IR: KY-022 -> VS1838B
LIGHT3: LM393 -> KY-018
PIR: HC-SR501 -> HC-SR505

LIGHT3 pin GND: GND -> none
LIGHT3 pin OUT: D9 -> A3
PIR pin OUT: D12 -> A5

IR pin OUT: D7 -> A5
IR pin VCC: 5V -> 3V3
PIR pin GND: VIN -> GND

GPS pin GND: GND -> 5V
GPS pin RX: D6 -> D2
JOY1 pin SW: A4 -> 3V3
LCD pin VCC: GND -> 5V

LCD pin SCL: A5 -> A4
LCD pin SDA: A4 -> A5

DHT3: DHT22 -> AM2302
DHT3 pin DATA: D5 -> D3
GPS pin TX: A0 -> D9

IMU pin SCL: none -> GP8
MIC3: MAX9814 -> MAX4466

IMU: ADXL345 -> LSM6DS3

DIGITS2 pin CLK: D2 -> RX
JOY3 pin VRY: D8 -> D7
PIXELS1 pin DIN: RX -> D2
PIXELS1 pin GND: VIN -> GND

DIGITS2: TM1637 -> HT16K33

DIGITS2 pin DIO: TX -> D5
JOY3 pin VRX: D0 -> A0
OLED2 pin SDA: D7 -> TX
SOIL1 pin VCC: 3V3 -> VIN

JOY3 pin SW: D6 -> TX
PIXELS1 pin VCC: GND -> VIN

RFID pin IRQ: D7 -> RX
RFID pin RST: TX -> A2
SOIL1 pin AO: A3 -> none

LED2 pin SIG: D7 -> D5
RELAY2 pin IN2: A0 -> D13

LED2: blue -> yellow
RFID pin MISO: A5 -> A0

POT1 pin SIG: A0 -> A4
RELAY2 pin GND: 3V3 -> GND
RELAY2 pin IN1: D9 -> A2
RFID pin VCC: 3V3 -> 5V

# # # #

# Brief:
Everything from the line holding "DIGITS2: TM1637 -> HT16K33" through the last line of the entries should be retyped exactly, with no other lines.

# Reply:
DIGITS2: TM1637 -> HT16K33

DIGITS2 pin DIO: TX -> D5
JOY3 pin VRX: D0 -> A0
OLED2 pin SDA: D7 -> TX
SOIL1 pin VCC: 3V3 -> VIN

JOY3 pin SW: D6 -> TX
PIXELS1 pin VCC: GND -> VIN

RFID pin IRQ: D7 -> RX
RFID pin RST: TX -> A2
SOIL1 pin AO: A3 -> none

LED2 pin SIG: D7 -> D5
RELAY2 pin IN2: A0 -> D13

LED2: blue -> yellow
RFID pin MISO: A5 -> A0

POT1 pin SIG: A0 -> A4
RELAY2 pin GND: 3V3 -> GND
RELAY2 pin IN1: D9 -> A2
RFID pin VCC: 3V3 -> 5V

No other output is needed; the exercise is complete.